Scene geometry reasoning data
----

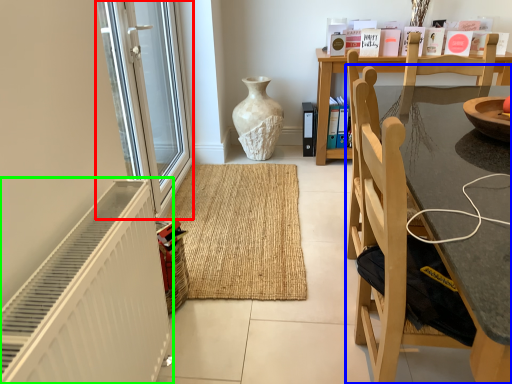
Question: Which is nearer to the screen door (highlighted by a red box)? chair (highlighted by a blue box) or radiator (highlighted by a green box).

Choices:
 (A) chair
 (B) radiator

Answer: (B)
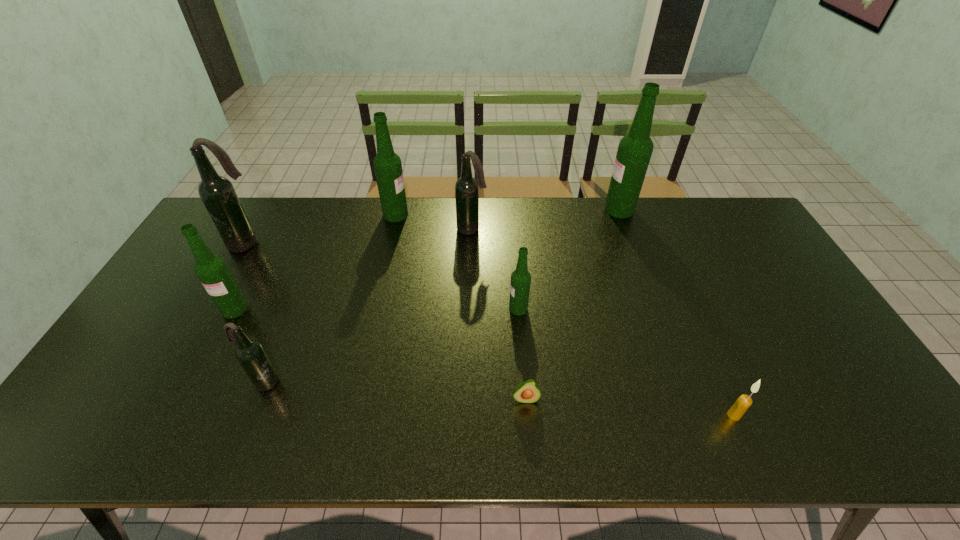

----

EXERCISE AIM - Can you duplicate the lines above word for word, leaving out the pictures?

FINISHED EXERCISE -
Question: Which is nearer to the screen door (highlighted by a red box)? chair (highlighted by a blue box) or radiator (highlighted by a green box).

Choices:
 (A) chair
 (B) radiator

Answer: (B)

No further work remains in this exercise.